The entries that follow should come back exactly, with no pictures among them.

>>>>

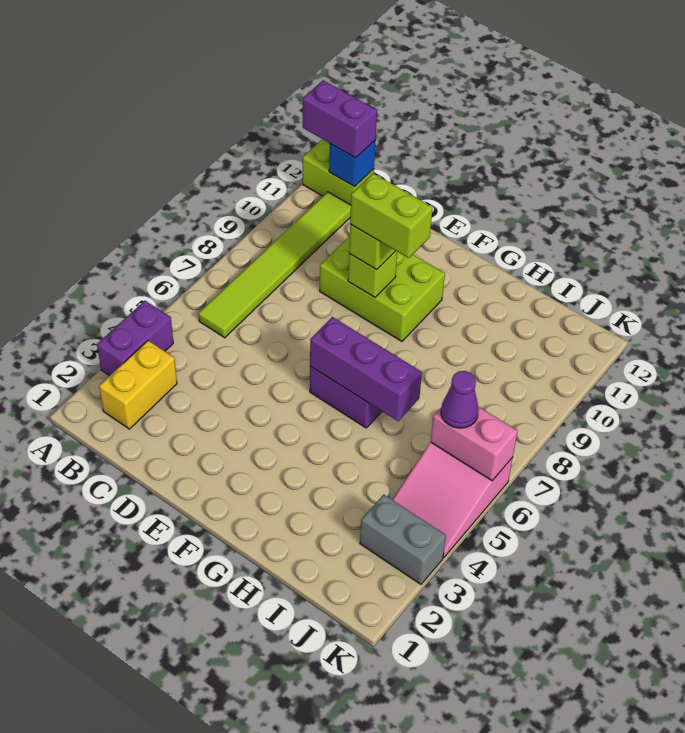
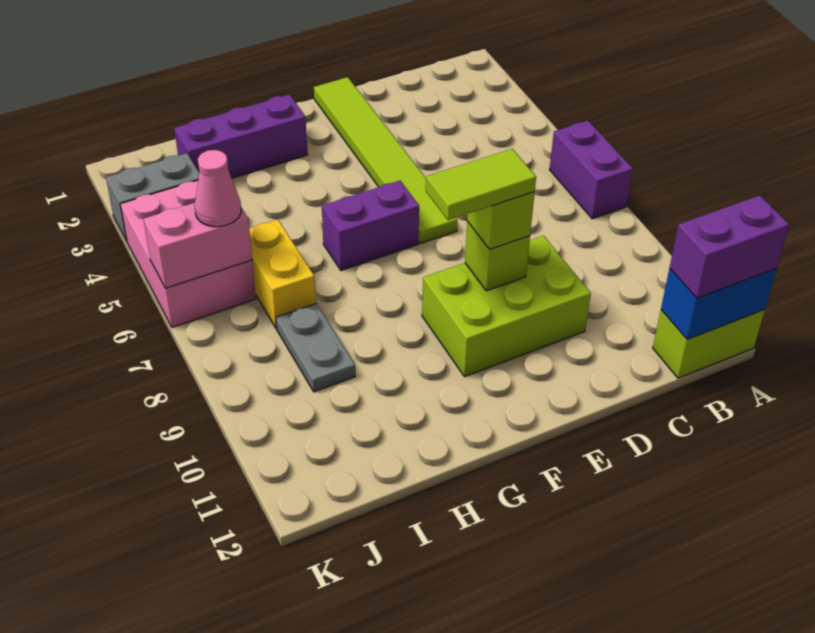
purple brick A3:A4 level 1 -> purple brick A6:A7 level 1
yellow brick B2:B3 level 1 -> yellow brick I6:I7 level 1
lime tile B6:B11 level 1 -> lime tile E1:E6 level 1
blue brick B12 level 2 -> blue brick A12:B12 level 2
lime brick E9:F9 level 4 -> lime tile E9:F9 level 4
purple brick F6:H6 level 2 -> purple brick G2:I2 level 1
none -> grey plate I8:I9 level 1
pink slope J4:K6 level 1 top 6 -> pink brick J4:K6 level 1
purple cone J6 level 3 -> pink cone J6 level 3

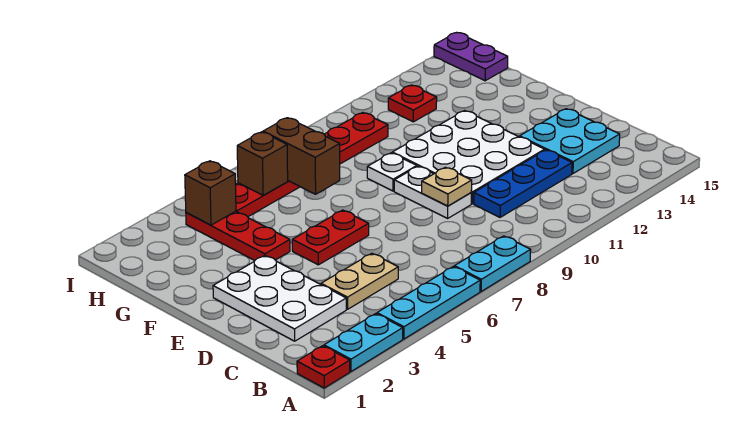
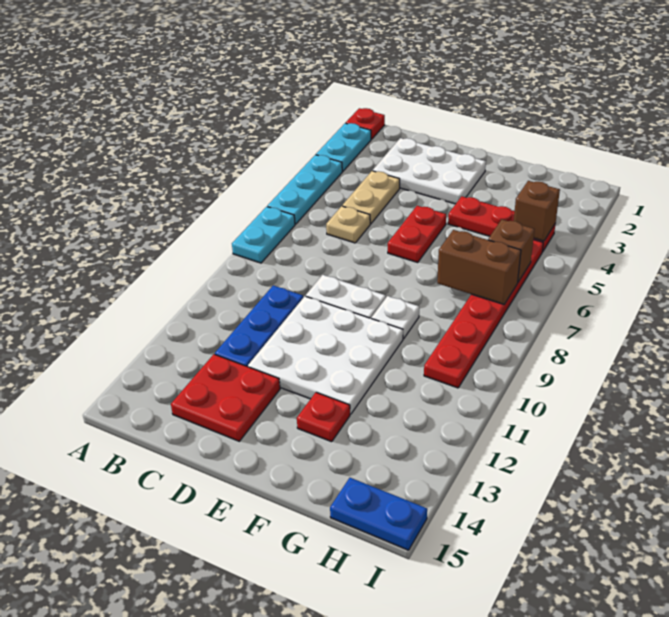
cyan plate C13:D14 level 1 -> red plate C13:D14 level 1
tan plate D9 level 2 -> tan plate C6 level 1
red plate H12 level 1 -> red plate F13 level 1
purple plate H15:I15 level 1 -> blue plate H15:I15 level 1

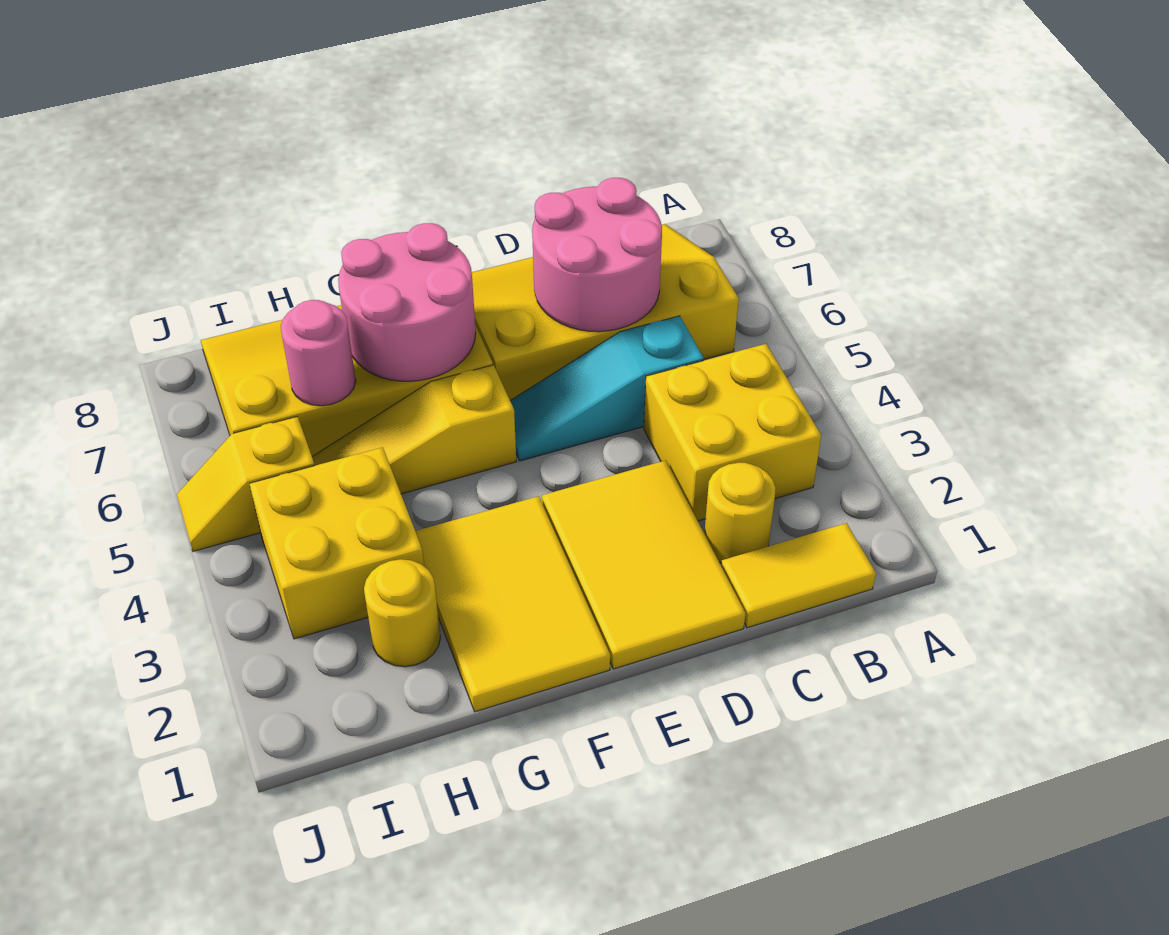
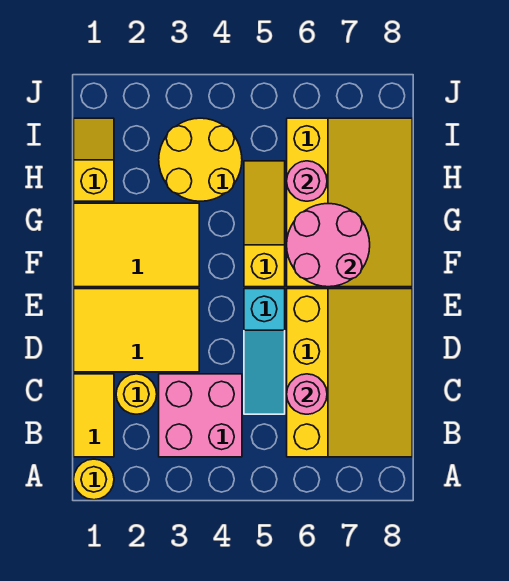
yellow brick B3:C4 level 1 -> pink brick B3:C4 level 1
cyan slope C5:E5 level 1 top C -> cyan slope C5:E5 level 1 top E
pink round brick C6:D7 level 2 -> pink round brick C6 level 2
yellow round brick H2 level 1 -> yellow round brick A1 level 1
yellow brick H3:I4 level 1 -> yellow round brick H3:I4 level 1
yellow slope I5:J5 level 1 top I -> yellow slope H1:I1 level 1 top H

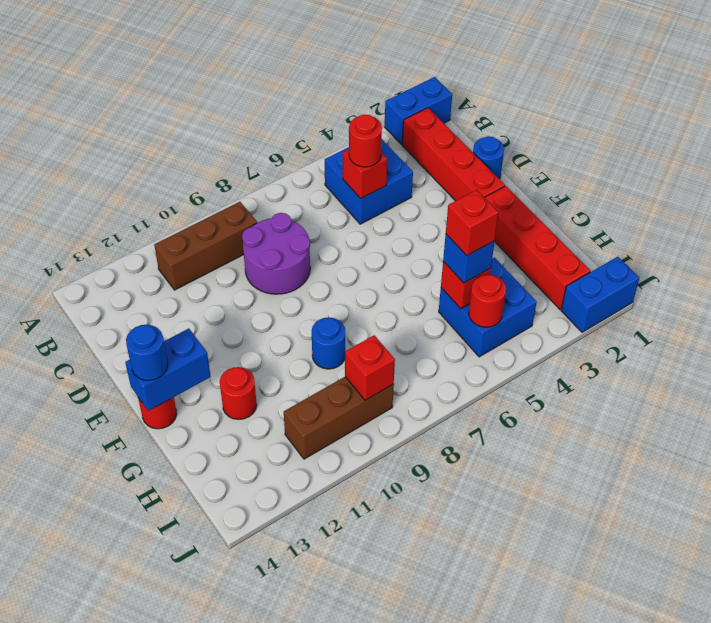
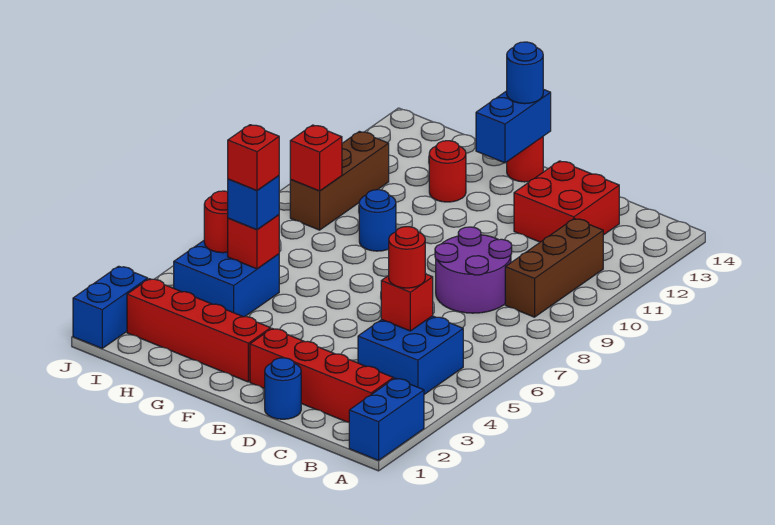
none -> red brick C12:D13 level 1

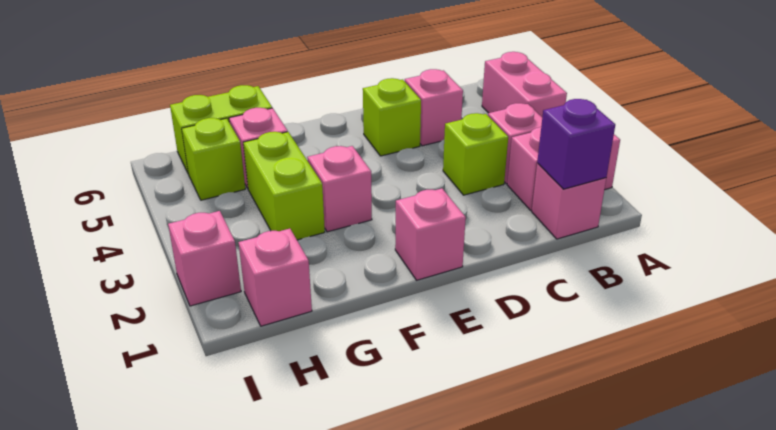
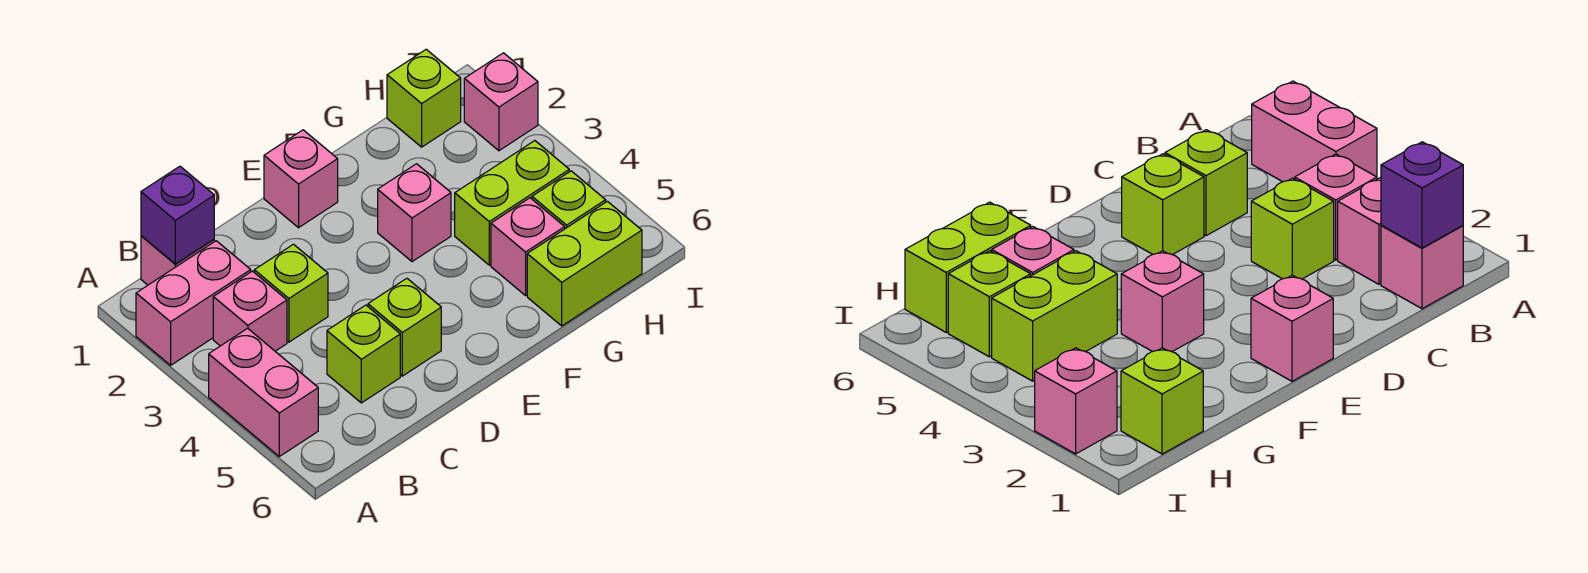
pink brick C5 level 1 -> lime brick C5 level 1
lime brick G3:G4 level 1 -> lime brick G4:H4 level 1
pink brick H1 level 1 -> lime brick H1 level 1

<<<<

- Response area:
purple brick A3:A4 level 1 -> purple brick A6:A7 level 1
yellow brick B2:B3 level 1 -> yellow brick I6:I7 level 1
lime tile B6:B11 level 1 -> lime tile E1:E6 level 1
blue brick B12 level 2 -> blue brick A12:B12 level 2
lime brick E9:F9 level 4 -> lime tile E9:F9 level 4
purple brick F6:H6 level 2 -> purple brick G2:I2 level 1
none -> grey plate I8:I9 level 1
pink slope J4:K6 level 1 top 6 -> pink brick J4:K6 level 1
purple cone J6 level 3 -> pink cone J6 level 3

cyan plate C13:D14 level 1 -> red plate C13:D14 level 1
tan plate D9 level 2 -> tan plate C6 level 1
red plate H12 level 1 -> red plate F13 level 1
purple plate H15:I15 level 1 -> blue plate H15:I15 level 1

yellow brick B3:C4 level 1 -> pink brick B3:C4 level 1
cyan slope C5:E5 level 1 top C -> cyan slope C5:E5 level 1 top E
pink round brick C6:D7 level 2 -> pink round brick C6 level 2
yellow round brick H2 level 1 -> yellow round brick A1 level 1
yellow brick H3:I4 level 1 -> yellow round brick H3:I4 level 1
yellow slope I5:J5 level 1 top I -> yellow slope H1:I1 level 1 top H

none -> red brick C12:D13 level 1

pink brick C5 level 1 -> lime brick C5 level 1
lime brick G3:G4 level 1 -> lime brick G4:H4 level 1
pink brick H1 level 1 -> lime brick H1 level 1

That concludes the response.